──────── ENTRIES SHOWN ────────

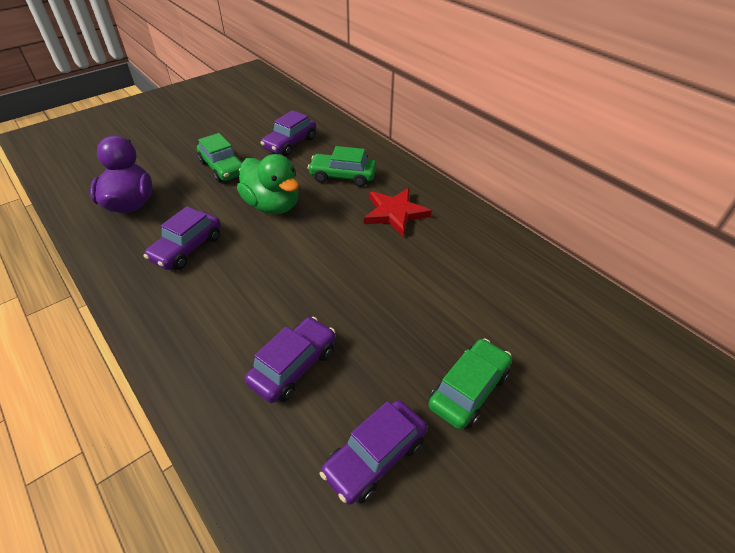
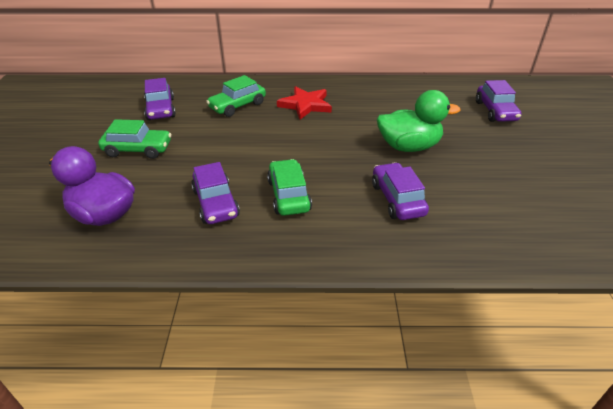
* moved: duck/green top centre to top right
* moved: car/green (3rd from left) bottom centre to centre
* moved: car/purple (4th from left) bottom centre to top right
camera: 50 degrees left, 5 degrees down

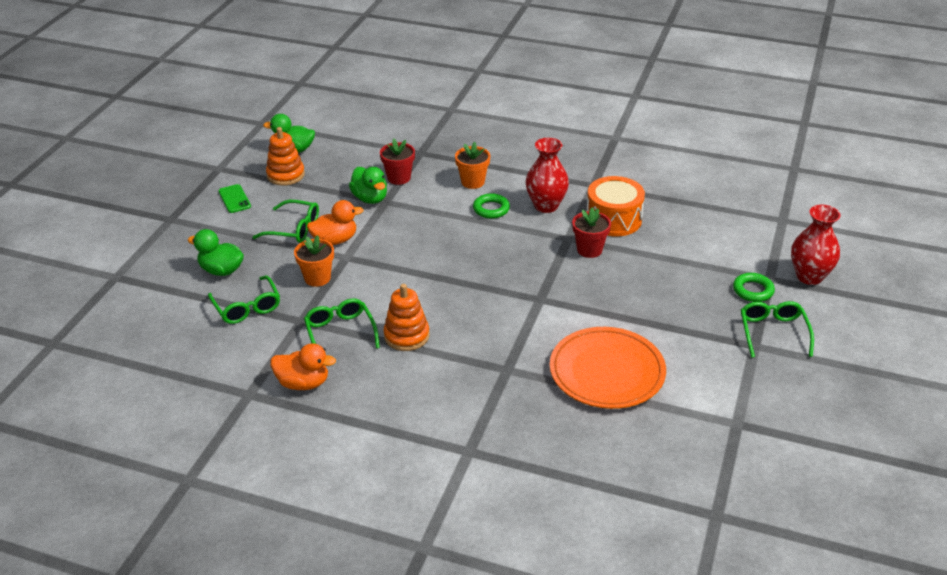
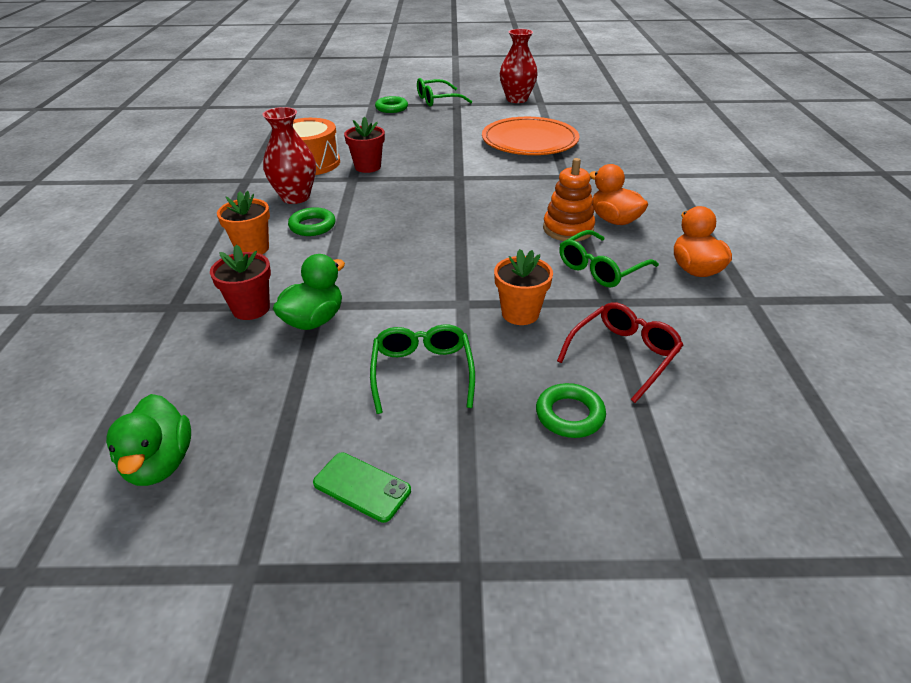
* removed: stacking toy/orange (1st from left) top left
* turned: phone/green middle left = bottom centre 75 degrees clockwise
* moved: duck/orange (2nd from left in the first image) centre to duck/orange (1st from left) top right
* moved: vase/red (2nd from left) middle right to top centre
* replaced: duck/green (1st from left) middle left to ring/green (3rd from left) centre
* recoloured: glasses/green (1st from left) middle left to glasses/red middle right
camera: 110 degrees left, 0 degrees up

────────

* _BRIEF_:
Output nothing but the lines from the one containing "to top centre" through the last line of the data, exactly as they stand.

* _WRITTEN RESPONSE_:
* moved: vase/red (2nd from left) middle right to top centre
* replaced: duck/green (1st from left) middle left to ring/green (3rd from left) centre
* recoloured: glasses/green (1st from left) middle left to glasses/red middle right
camera: 110 degrees left, 0 degrees up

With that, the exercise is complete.